Dataset records —
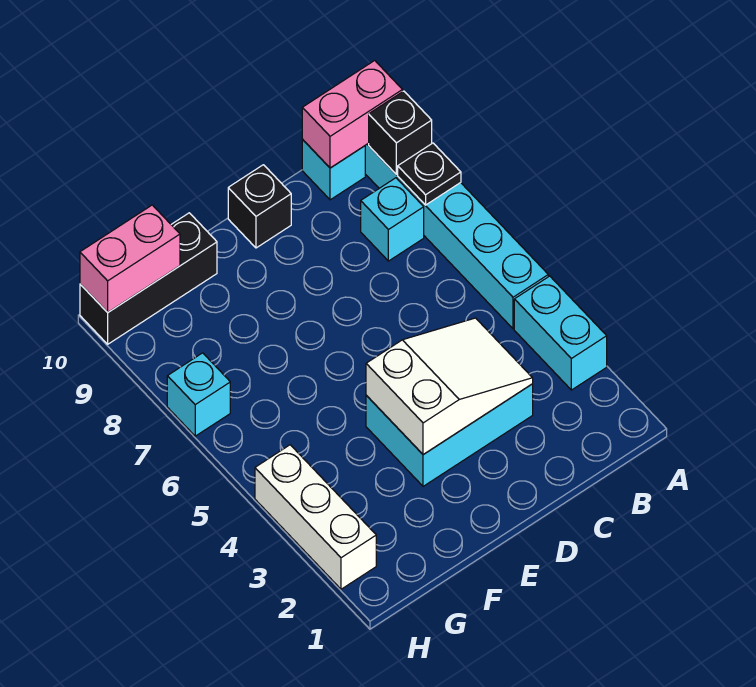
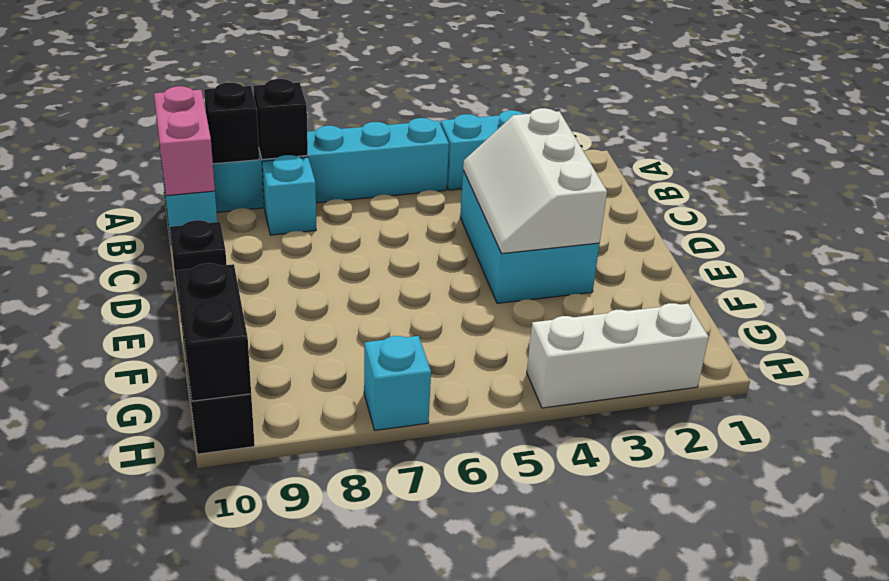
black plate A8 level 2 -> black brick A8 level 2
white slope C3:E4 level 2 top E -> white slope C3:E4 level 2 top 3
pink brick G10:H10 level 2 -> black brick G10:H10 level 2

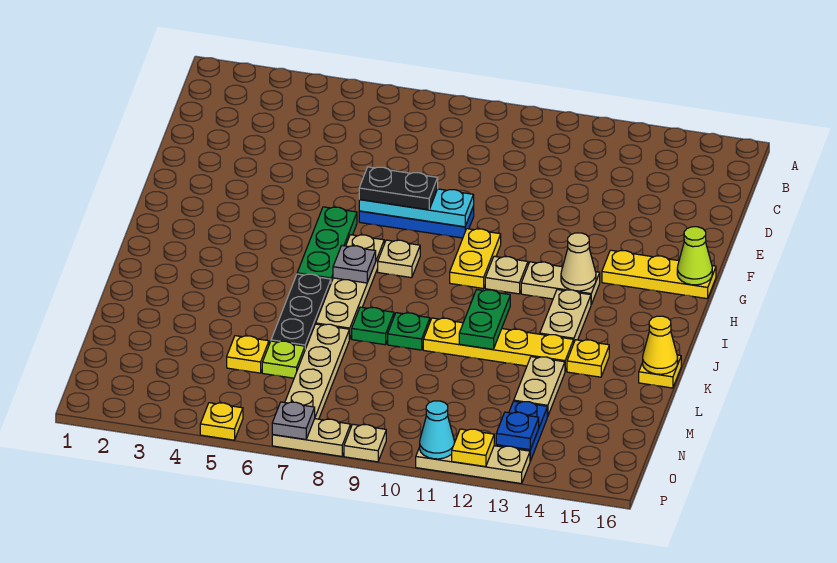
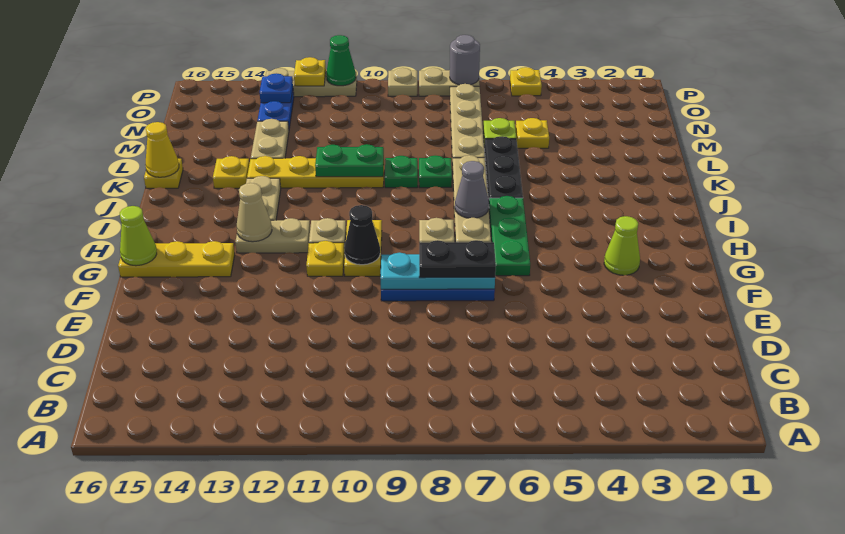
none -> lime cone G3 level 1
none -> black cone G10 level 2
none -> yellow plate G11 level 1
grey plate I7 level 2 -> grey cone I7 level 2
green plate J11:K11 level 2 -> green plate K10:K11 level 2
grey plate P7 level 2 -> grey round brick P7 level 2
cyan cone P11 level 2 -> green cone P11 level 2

Task statement — Find all lines holding the word "plate" in the records above and copy them.

Task result —
black plate A8 level 2 -> black brick A8 level 2
none -> yellow plate G11 level 1
grey plate I7 level 2 -> grey cone I7 level 2
green plate J11:K11 level 2 -> green plate K10:K11 level 2
grey plate P7 level 2 -> grey round brick P7 level 2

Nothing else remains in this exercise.